Object tracking records
--------------------------------

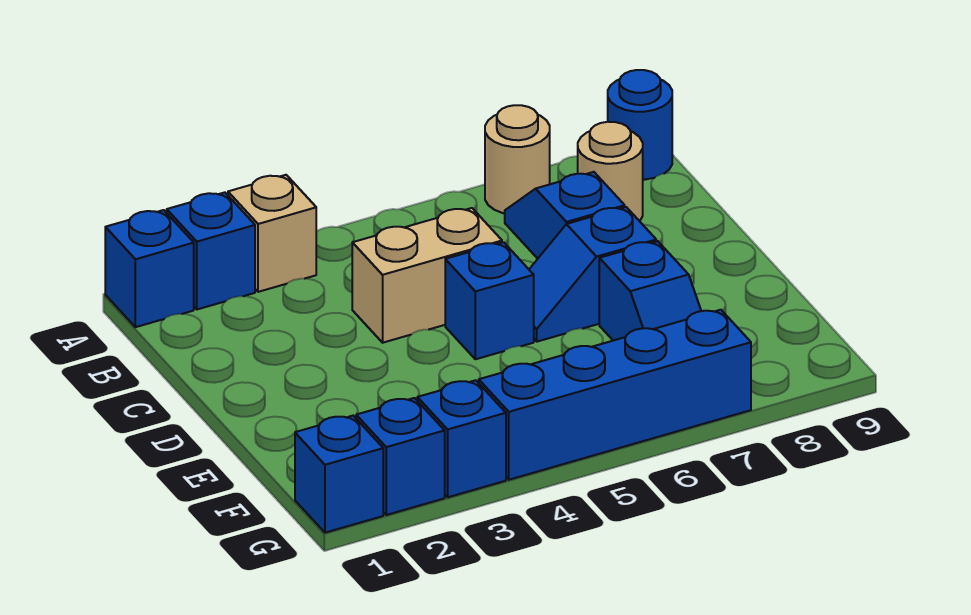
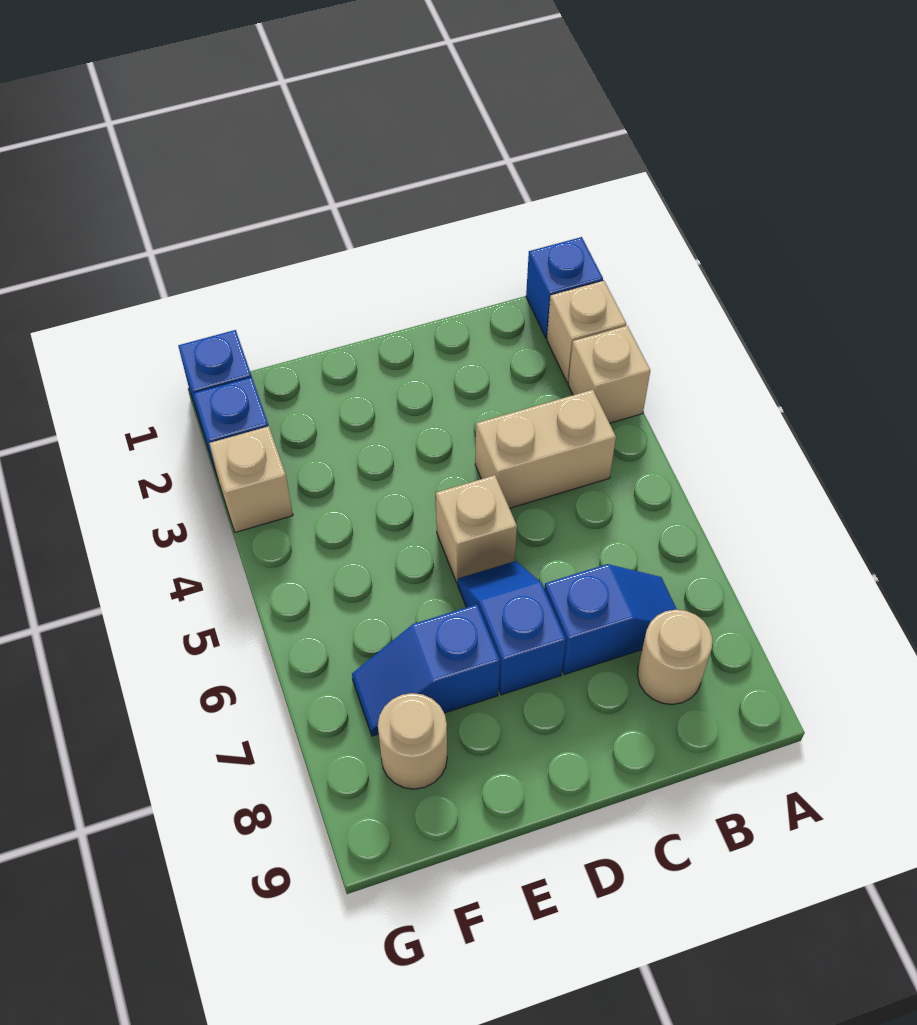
blue brick A2 level 1 -> tan brick A2 level 1
tan round brick A7 level 1 -> tan round brick F8 level 1
blue round brick A9 level 1 -> none
tan brick C4:C5 level 1 -> tan brick B4:C4 level 1
blue brick D5 level 1 -> tan brick D5 level 1
blue brick G3 level 1 -> tan brick G3 level 1
blue brick G4:G7 level 1 -> none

--------------------------------

— Task details —
Print exactly the lines between the line with "tan brick C4:C5" and the final line of the records above, both included.

— Answer space —
tan brick C4:C5 level 1 -> tan brick B4:C4 level 1
blue brick D5 level 1 -> tan brick D5 level 1
blue brick G3 level 1 -> tan brick G3 level 1
blue brick G4:G7 level 1 -> none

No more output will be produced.